Every entry must be given again exactly as it is written.

(Before-and-after object listings)
◆ ◆ ◆ ◆

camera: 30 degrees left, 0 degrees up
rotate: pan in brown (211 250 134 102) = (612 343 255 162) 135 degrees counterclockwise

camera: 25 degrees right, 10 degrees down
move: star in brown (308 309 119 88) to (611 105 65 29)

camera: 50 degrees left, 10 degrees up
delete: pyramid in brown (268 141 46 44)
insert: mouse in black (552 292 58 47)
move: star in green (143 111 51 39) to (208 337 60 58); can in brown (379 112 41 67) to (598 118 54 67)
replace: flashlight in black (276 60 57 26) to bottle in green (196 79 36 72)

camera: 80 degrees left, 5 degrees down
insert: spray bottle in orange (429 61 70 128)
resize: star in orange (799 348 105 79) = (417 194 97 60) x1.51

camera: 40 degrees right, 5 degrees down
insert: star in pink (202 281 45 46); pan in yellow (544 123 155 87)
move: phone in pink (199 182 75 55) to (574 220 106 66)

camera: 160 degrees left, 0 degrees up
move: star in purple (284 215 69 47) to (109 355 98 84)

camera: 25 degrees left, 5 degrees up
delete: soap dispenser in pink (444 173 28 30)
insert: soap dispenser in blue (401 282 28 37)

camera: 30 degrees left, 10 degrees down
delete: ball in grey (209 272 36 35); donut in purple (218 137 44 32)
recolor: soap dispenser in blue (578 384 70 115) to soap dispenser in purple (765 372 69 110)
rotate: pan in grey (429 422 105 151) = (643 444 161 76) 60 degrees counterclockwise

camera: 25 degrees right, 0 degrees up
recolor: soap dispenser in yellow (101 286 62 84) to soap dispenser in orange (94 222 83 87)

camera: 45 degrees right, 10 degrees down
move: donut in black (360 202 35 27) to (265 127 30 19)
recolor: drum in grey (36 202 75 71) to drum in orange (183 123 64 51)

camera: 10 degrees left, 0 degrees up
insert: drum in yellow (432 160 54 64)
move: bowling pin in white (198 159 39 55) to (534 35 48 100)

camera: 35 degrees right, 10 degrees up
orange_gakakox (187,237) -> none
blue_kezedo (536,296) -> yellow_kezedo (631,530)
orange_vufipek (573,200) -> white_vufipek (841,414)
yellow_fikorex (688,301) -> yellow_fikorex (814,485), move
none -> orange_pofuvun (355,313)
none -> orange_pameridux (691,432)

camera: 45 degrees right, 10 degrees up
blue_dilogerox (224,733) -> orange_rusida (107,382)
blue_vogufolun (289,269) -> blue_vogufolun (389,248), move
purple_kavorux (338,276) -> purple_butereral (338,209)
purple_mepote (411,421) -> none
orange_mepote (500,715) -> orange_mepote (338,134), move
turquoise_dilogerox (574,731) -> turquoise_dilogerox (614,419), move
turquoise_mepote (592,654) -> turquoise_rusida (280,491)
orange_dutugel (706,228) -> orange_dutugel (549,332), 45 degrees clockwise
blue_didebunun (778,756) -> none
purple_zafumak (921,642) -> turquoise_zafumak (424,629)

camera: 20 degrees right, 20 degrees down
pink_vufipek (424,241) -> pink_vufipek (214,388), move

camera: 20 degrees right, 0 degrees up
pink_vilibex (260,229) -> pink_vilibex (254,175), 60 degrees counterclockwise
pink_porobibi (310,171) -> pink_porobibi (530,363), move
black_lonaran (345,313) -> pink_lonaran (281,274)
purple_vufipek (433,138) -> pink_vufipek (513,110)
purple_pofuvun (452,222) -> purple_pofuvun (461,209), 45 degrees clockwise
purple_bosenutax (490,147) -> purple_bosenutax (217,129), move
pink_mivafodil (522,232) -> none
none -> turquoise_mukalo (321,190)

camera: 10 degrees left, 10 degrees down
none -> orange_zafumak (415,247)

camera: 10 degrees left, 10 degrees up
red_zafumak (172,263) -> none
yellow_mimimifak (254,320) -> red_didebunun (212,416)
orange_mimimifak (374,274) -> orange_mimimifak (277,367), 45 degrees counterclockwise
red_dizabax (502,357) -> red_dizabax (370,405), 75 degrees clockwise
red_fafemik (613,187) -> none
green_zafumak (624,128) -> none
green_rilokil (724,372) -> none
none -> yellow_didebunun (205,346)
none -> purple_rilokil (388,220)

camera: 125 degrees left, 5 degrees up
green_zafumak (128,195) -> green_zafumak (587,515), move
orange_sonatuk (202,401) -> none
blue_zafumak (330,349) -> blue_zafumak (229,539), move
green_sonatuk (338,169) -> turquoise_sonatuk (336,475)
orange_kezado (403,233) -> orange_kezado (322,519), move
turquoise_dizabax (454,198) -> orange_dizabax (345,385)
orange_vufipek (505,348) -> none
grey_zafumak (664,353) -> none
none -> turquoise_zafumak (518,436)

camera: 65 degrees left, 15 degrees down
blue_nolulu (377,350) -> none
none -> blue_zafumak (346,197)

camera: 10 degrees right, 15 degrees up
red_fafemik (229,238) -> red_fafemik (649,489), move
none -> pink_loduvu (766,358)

◆ ◆ ◆ ◆

» Exercise answer:
camera: 30 degrees left, 0 degrees up
rotate: pan in brown (211 250 134 102) = (612 343 255 162) 135 degrees counterclockwise

camera: 25 degrees right, 10 degrees down
move: star in brown (308 309 119 88) to (611 105 65 29)

camera: 50 degrees left, 10 degrees up
delete: pyramid in brown (268 141 46 44)
insert: mouse in black (552 292 58 47)
move: star in green (143 111 51 39) to (208 337 60 58); can in brown (379 112 41 67) to (598 118 54 67)
replace: flashlight in black (276 60 57 26) to bottle in green (196 79 36 72)

camera: 80 degrees left, 5 degrees down
insert: spray bottle in orange (429 61 70 128)
resize: star in orange (799 348 105 79) = (417 194 97 60) x1.51

camera: 40 degrees right, 5 degrees down
insert: star in pink (202 281 45 46); pan in yellow (544 123 155 87)
move: phone in pink (199 182 75 55) to (574 220 106 66)

camera: 160 degrees left, 0 degrees up
move: star in purple (284 215 69 47) to (109 355 98 84)

camera: 25 degrees left, 5 degrees up
delete: soap dispenser in pink (444 173 28 30)
insert: soap dispenser in blue (401 282 28 37)

camera: 30 degrees left, 10 degrees down
delete: ball in grey (209 272 36 35); donut in purple (218 137 44 32)
recolor: soap dispenser in blue (578 384 70 115) to soap dispenser in purple (765 372 69 110)
rotate: pan in grey (429 422 105 151) = (643 444 161 76) 60 degrees counterclockwise

camera: 25 degrees right, 0 degrees up
recolor: soap dispenser in yellow (101 286 62 84) to soap dispenser in orange (94 222 83 87)

camera: 45 degrees right, 10 degrees down
move: donut in black (360 202 35 27) to (265 127 30 19)
recolor: drum in grey (36 202 75 71) to drum in orange (183 123 64 51)

camera: 10 degrees left, 0 degrees up
insert: drum in yellow (432 160 54 64)
move: bowling pin in white (198 159 39 55) to (534 35 48 100)

camera: 35 degrees right, 10 degrees up
orange_gakakox (187,237) -> none
blue_kezedo (536,296) -> yellow_kezedo (631,530)
orange_vufipek (573,200) -> white_vufipek (841,414)
yellow_fikorex (688,301) -> yellow_fikorex (814,485), move
none -> orange_pofuvun (355,313)
none -> orange_pameridux (691,432)

camera: 45 degrees right, 10 degrees up
blue_dilogerox (224,733) -> orange_rusida (107,382)
blue_vogufolun (289,269) -> blue_vogufolun (389,248), move
purple_kavorux (338,276) -> purple_butereral (338,209)
purple_mepote (411,421) -> none
orange_mepote (500,715) -> orange_mepote (338,134), move
turquoise_dilogerox (574,731) -> turquoise_dilogerox (614,419), move
turquoise_mepote (592,654) -> turquoise_rusida (280,491)
orange_dutugel (706,228) -> orange_dutugel (549,332), 45 degrees clockwise
blue_didebunun (778,756) -> none
purple_zafumak (921,642) -> turquoise_zafumak (424,629)

camera: 20 degrees right, 20 degrees down
pink_vufipek (424,241) -> pink_vufipek (214,388), move

camera: 20 degrees right, 0 degrees up
pink_vilibex (260,229) -> pink_vilibex (254,175), 60 degrees counterclockwise
pink_porobibi (310,171) -> pink_porobibi (530,363), move
black_lonaran (345,313) -> pink_lonaran (281,274)
purple_vufipek (433,138) -> pink_vufipek (513,110)
purple_pofuvun (452,222) -> purple_pofuvun (461,209), 45 degrees clockwise
purple_bosenutax (490,147) -> purple_bosenutax (217,129), move
pink_mivafodil (522,232) -> none
none -> turquoise_mukalo (321,190)

camera: 10 degrees left, 10 degrees down
none -> orange_zafumak (415,247)

camera: 10 degrees left, 10 degrees up
red_zafumak (172,263) -> none
yellow_mimimifak (254,320) -> red_didebunun (212,416)
orange_mimimifak (374,274) -> orange_mimimifak (277,367), 45 degrees counterclockwise
red_dizabax (502,357) -> red_dizabax (370,405), 75 degrees clockwise
red_fafemik (613,187) -> none
green_zafumak (624,128) -> none
green_rilokil (724,372) -> none
none -> yellow_didebunun (205,346)
none -> purple_rilokil (388,220)

camera: 125 degrees left, 5 degrees up
green_zafumak (128,195) -> green_zafumak (587,515), move
orange_sonatuk (202,401) -> none
blue_zafumak (330,349) -> blue_zafumak (229,539), move
green_sonatuk (338,169) -> turquoise_sonatuk (336,475)
orange_kezado (403,233) -> orange_kezado (322,519), move
turquoise_dizabax (454,198) -> orange_dizabax (345,385)
orange_vufipek (505,348) -> none
grey_zafumak (664,353) -> none
none -> turquoise_zafumak (518,436)

camera: 65 degrees left, 15 degrees down
blue_nolulu (377,350) -> none
none -> blue_zafumak (346,197)

camera: 10 degrees right, 15 degrees up
red_fafemik (229,238) -> red_fafemik (649,489), move
none -> pink_loduvu (766,358)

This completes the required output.